THE TASK → Begin at the line containing "now: turquoise screwdriver" in the entries below and end at the line containing "in_second: [722, 365, 848, 462]"; transcribe that range exactly and nothing outside it.

DATA IN THIS EXERCISE →

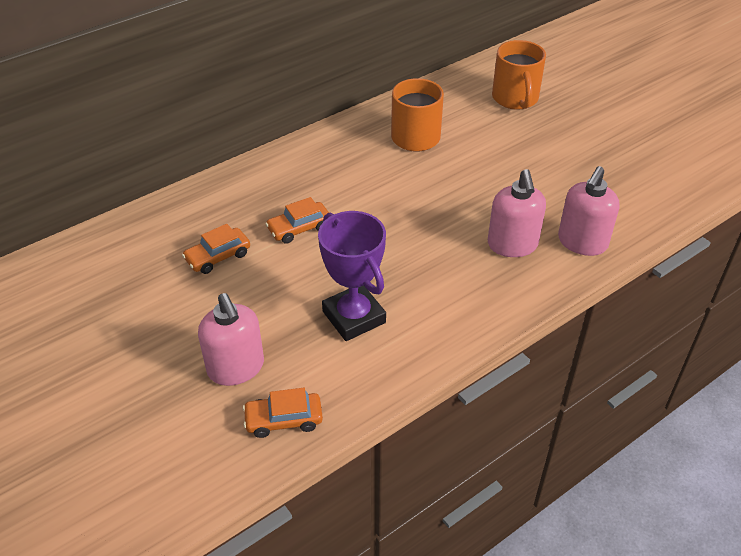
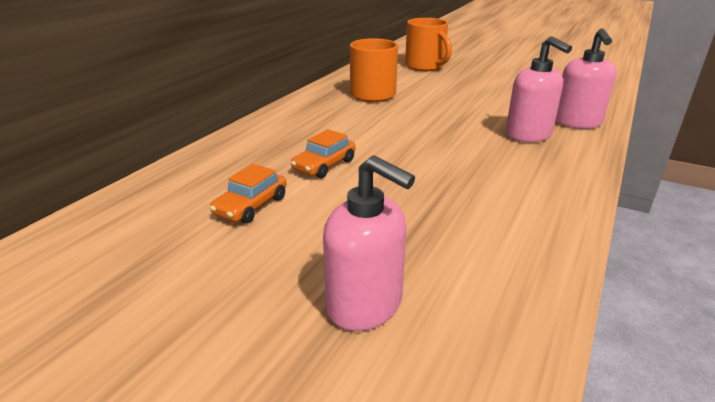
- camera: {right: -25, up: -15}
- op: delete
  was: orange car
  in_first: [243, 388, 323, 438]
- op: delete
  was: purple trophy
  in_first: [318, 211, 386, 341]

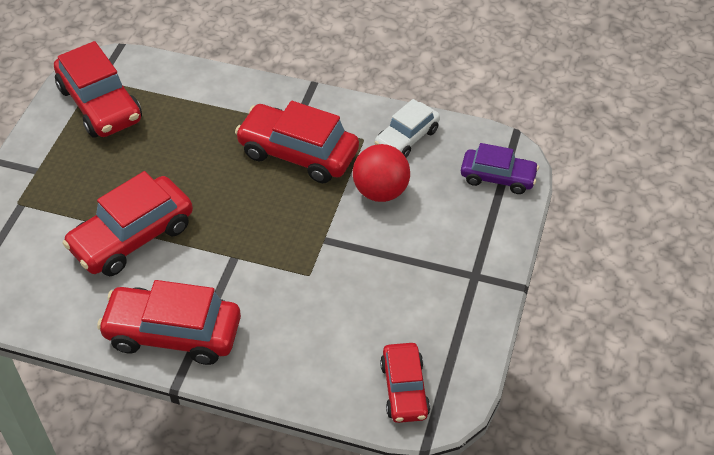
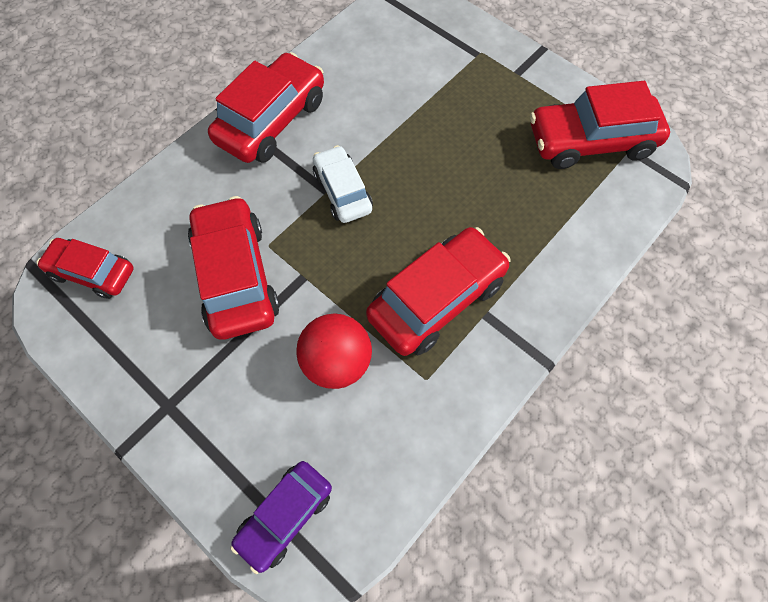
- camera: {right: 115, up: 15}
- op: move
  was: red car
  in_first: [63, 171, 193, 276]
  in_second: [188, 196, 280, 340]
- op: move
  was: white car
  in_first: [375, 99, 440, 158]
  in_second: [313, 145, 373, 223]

...

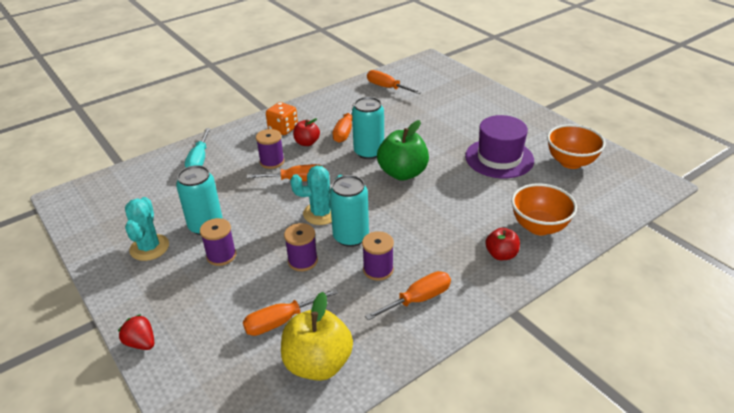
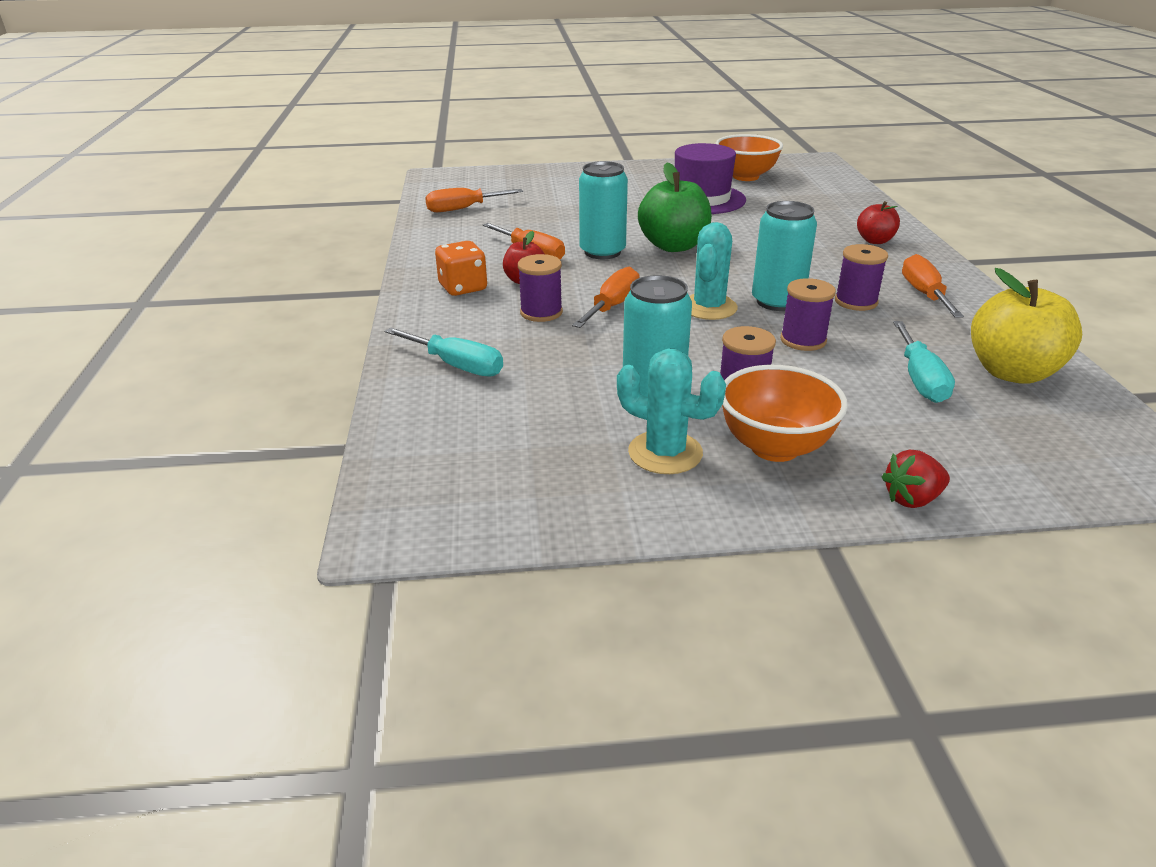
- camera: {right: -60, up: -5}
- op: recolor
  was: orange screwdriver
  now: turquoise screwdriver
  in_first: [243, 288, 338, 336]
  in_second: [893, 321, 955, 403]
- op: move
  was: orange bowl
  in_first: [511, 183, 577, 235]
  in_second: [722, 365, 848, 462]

WRITTEN RESPONSE →
  now: turquoise screwdriver
  in_first: [243, 288, 338, 336]
  in_second: [893, 321, 955, 403]
- op: move
  was: orange bowl
  in_first: [511, 183, 577, 235]
  in_second: [722, 365, 848, 462]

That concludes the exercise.